------ TASK DATA ------
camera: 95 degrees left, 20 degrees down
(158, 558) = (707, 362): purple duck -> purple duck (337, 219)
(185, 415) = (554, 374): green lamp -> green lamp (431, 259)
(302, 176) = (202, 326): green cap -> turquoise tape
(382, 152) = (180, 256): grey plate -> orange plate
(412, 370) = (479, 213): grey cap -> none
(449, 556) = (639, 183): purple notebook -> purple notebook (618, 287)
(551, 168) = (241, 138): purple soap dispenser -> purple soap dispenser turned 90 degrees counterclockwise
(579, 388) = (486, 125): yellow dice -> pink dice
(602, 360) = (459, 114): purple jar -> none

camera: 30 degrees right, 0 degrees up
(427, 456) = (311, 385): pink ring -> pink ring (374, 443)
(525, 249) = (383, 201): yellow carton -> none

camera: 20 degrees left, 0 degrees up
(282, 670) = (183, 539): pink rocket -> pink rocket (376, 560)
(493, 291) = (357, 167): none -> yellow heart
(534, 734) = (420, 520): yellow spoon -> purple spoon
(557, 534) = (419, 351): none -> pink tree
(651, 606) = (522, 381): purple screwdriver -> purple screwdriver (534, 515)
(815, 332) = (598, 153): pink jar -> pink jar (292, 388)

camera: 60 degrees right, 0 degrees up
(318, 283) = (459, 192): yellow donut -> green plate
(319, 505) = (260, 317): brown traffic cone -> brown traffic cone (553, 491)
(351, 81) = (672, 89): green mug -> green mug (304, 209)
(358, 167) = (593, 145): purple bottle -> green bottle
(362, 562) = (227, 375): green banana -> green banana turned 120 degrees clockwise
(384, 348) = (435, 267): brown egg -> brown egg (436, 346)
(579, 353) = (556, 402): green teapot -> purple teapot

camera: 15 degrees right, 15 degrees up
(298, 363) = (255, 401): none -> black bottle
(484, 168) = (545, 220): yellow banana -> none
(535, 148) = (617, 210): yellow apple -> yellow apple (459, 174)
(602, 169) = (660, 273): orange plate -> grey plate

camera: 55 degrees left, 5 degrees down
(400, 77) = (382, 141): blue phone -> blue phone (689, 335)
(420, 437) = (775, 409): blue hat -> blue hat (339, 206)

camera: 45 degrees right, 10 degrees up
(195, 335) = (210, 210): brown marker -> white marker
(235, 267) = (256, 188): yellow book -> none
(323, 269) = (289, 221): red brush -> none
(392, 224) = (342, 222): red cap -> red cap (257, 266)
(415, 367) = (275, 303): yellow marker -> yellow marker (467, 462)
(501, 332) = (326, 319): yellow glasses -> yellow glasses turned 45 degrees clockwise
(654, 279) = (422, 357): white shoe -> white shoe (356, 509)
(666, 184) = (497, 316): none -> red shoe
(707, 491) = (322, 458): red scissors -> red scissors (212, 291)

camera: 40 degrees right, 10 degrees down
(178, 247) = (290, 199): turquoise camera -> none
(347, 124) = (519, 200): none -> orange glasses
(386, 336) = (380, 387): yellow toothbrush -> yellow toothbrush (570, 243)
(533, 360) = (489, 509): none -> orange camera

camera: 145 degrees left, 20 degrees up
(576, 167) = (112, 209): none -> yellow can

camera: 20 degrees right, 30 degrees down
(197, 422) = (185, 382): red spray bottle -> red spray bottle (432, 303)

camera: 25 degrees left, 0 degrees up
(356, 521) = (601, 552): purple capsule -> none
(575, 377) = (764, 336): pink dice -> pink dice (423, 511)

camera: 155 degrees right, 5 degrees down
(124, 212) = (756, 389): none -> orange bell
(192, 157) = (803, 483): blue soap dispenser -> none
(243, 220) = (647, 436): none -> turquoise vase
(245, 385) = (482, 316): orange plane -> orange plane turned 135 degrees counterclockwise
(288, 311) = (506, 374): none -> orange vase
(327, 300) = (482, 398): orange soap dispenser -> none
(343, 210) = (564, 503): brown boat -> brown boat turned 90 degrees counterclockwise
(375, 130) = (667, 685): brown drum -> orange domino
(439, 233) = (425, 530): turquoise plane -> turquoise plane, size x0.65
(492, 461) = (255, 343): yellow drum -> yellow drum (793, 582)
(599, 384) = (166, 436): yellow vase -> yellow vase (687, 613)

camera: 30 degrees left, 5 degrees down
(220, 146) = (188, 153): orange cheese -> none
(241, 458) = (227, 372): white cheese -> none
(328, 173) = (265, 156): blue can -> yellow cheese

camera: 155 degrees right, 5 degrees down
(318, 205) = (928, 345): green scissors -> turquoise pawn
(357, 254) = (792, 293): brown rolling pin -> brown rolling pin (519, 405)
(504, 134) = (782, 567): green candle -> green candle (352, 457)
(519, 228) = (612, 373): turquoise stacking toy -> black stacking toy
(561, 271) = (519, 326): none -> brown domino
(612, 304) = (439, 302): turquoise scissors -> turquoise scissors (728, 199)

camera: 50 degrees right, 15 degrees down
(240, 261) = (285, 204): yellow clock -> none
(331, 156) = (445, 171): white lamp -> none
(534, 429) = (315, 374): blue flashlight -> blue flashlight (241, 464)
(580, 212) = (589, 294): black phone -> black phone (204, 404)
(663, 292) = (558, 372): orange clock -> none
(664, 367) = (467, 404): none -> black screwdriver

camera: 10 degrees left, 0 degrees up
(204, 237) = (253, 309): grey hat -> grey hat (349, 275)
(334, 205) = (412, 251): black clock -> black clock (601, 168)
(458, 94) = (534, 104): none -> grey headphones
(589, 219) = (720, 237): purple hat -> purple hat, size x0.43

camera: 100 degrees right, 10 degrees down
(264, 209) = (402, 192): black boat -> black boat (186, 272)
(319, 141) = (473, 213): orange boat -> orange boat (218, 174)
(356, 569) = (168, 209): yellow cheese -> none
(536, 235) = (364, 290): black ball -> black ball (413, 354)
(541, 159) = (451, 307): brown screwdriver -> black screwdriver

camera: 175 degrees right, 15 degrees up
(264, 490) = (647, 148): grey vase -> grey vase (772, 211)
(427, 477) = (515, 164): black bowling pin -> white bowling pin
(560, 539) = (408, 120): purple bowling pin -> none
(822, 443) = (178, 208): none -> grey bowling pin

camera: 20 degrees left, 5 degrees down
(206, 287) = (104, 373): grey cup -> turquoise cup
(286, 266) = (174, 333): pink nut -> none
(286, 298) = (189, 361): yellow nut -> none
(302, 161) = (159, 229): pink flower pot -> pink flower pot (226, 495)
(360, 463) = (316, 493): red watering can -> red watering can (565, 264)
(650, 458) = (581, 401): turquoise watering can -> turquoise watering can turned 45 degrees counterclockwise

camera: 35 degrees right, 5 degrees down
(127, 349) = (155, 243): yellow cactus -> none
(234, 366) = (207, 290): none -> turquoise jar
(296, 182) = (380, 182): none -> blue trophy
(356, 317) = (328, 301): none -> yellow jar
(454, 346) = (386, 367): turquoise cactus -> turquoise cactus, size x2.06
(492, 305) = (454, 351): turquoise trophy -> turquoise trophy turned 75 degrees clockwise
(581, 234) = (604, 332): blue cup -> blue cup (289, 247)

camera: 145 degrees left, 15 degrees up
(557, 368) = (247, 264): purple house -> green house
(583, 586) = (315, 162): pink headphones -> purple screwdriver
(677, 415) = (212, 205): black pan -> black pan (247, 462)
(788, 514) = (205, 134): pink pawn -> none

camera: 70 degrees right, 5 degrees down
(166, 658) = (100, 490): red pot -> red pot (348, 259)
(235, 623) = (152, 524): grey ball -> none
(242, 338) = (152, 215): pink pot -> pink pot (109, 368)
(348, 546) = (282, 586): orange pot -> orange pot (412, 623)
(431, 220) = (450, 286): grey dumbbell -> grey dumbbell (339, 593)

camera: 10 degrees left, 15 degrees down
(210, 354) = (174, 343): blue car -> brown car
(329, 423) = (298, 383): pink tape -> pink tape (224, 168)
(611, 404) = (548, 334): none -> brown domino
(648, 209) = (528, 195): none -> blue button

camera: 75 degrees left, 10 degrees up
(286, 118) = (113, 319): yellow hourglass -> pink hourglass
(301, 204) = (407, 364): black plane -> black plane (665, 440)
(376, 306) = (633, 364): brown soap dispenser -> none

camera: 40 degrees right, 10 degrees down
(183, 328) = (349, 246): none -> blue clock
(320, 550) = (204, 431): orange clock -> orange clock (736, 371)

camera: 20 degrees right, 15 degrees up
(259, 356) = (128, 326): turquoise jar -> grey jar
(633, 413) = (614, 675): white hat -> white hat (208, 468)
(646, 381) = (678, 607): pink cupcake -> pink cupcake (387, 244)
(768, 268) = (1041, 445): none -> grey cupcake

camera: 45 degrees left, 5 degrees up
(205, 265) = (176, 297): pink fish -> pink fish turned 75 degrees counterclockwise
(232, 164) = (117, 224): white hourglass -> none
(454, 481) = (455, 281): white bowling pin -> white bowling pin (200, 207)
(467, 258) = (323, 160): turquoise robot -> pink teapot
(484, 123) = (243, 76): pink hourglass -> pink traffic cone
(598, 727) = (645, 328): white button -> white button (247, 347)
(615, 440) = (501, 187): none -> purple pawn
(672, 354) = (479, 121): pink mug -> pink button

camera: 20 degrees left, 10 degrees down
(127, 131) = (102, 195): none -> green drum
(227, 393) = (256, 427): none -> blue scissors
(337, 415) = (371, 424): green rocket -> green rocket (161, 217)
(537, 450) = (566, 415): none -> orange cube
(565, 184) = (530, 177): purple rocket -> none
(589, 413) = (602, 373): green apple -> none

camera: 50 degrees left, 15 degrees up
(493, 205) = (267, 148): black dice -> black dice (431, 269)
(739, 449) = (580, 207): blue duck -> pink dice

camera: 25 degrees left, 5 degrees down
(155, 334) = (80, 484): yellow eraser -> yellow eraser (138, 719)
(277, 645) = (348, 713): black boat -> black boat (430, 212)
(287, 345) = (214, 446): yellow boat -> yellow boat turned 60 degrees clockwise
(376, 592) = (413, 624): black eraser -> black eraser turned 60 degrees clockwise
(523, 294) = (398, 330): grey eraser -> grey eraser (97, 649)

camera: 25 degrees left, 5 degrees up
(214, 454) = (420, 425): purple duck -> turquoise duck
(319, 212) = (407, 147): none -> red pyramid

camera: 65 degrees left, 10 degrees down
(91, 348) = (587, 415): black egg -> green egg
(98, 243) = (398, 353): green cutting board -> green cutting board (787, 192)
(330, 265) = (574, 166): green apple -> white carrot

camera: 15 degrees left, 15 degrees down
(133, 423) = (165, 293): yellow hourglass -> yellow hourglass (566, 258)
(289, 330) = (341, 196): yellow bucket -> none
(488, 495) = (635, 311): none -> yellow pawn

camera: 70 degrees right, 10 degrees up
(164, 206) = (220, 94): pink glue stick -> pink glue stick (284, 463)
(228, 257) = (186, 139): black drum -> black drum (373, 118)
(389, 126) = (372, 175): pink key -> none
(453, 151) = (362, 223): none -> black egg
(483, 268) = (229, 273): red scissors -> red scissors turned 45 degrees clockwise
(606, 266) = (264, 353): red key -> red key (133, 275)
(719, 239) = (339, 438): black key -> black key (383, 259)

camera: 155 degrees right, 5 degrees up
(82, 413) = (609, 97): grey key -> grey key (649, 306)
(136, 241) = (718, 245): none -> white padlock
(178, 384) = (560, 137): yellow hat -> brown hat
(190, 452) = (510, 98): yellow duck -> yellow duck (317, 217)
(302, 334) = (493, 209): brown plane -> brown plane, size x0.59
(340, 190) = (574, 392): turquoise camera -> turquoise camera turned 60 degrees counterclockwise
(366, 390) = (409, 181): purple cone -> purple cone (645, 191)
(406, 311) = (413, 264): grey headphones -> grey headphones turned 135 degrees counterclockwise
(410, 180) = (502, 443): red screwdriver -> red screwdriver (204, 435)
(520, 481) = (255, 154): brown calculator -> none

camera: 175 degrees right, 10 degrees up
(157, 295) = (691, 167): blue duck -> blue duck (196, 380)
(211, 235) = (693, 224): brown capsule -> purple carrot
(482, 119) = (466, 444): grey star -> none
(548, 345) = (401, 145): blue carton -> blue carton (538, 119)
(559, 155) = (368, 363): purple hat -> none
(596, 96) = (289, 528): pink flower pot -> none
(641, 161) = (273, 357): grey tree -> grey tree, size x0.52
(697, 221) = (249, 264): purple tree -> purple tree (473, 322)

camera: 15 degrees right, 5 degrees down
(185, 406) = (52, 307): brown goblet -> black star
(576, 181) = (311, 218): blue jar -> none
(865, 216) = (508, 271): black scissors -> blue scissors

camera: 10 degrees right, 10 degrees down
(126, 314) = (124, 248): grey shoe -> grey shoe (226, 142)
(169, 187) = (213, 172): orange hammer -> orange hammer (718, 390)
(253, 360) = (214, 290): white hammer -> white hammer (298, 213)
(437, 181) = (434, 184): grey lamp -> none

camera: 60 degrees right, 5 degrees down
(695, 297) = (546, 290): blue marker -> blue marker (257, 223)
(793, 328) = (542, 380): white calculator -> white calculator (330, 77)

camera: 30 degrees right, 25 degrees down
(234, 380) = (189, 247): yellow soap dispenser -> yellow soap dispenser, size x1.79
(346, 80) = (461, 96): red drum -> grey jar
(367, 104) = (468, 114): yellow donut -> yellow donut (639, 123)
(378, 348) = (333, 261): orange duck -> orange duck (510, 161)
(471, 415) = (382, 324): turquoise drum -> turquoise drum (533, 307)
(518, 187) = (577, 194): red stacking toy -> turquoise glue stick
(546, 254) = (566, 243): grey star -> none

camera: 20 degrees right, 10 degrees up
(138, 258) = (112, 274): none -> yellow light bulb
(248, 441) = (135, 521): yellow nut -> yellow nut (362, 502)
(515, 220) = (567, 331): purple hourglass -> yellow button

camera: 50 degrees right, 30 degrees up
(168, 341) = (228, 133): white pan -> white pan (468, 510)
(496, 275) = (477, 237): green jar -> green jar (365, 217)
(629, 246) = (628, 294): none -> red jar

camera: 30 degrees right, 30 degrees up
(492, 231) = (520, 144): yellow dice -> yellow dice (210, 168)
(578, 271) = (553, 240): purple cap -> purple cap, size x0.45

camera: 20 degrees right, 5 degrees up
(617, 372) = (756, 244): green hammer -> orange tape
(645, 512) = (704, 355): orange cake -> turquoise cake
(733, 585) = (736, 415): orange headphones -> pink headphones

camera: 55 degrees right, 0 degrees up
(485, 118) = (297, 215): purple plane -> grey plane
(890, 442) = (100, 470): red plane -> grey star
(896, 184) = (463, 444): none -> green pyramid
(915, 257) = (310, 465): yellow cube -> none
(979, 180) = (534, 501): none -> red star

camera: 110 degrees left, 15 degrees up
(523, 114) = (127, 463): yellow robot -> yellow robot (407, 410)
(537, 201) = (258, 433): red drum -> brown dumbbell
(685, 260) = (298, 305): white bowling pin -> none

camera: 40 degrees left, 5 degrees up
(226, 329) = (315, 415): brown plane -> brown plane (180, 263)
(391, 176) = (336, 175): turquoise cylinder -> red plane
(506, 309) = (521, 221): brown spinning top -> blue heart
------
▶ _TRY IT_: Your answer should consist only of the lines above between the line holding "(375, 130) = (667, 685): brown" and the line holding "(220, 146) = (188, 153): orange", inclusive, each transcribed exactly.

▶ _OUTPUT_:
(375, 130) = (667, 685): brown drum -> orange domino
(439, 233) = (425, 530): turquoise plane -> turquoise plane, size x0.65
(492, 461) = (255, 343): yellow drum -> yellow drum (793, 582)
(599, 384) = (166, 436): yellow vase -> yellow vase (687, 613)

camera: 30 degrees left, 5 degrees down
(220, 146) = (188, 153): orange cheese -> none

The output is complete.